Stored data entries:
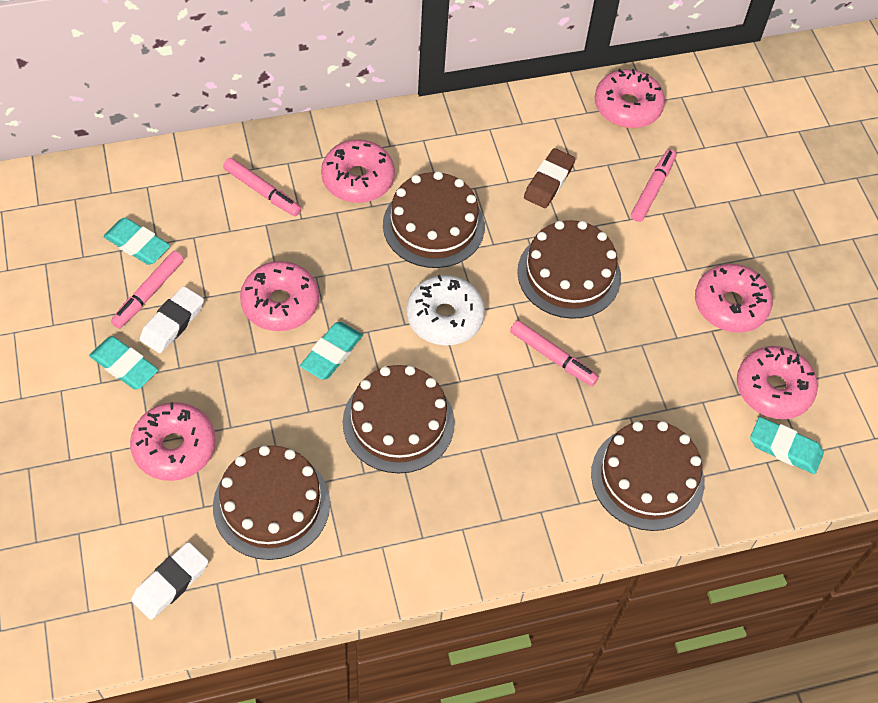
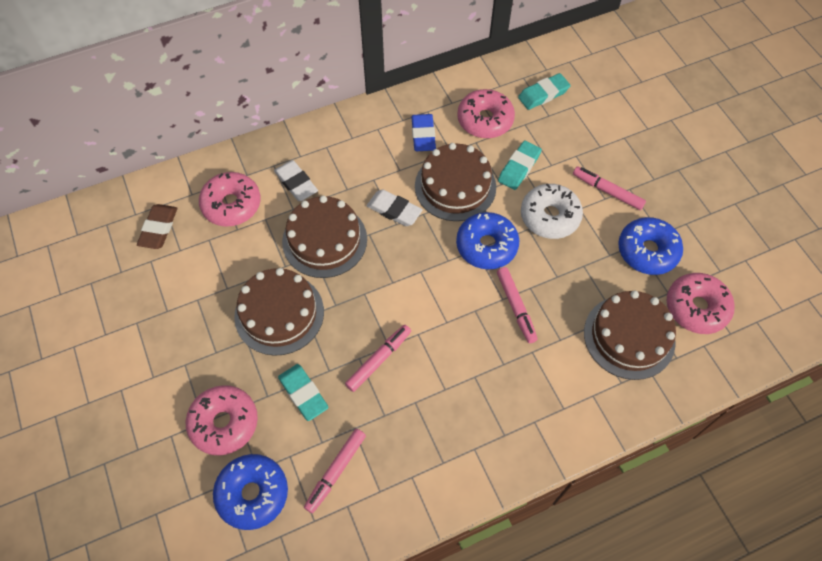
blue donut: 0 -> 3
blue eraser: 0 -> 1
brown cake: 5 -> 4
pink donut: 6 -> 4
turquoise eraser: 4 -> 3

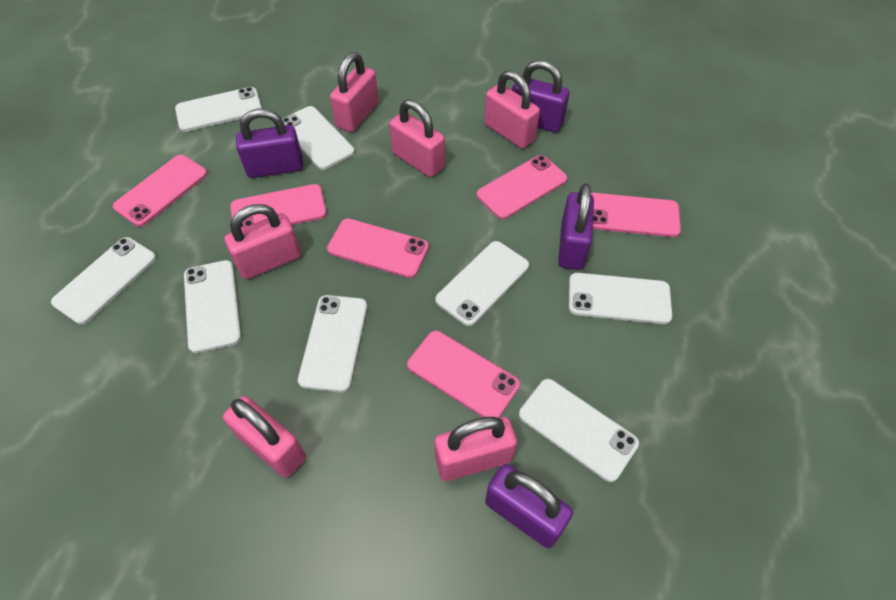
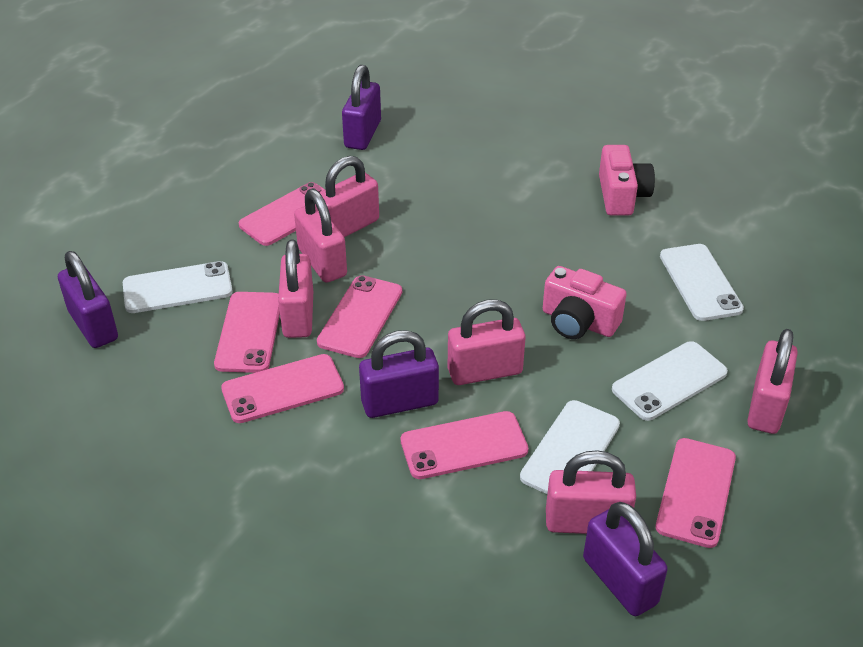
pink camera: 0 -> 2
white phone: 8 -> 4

EXERCISE OBJECTIVE: In your copy, include no pictures; print every line above exactly.

FINAL ANSWER:
blue donut: 0 -> 3
blue eraser: 0 -> 1
brown cake: 5 -> 4
pink donut: 6 -> 4
turquoise eraser: 4 -> 3

pink camera: 0 -> 2
white phone: 8 -> 4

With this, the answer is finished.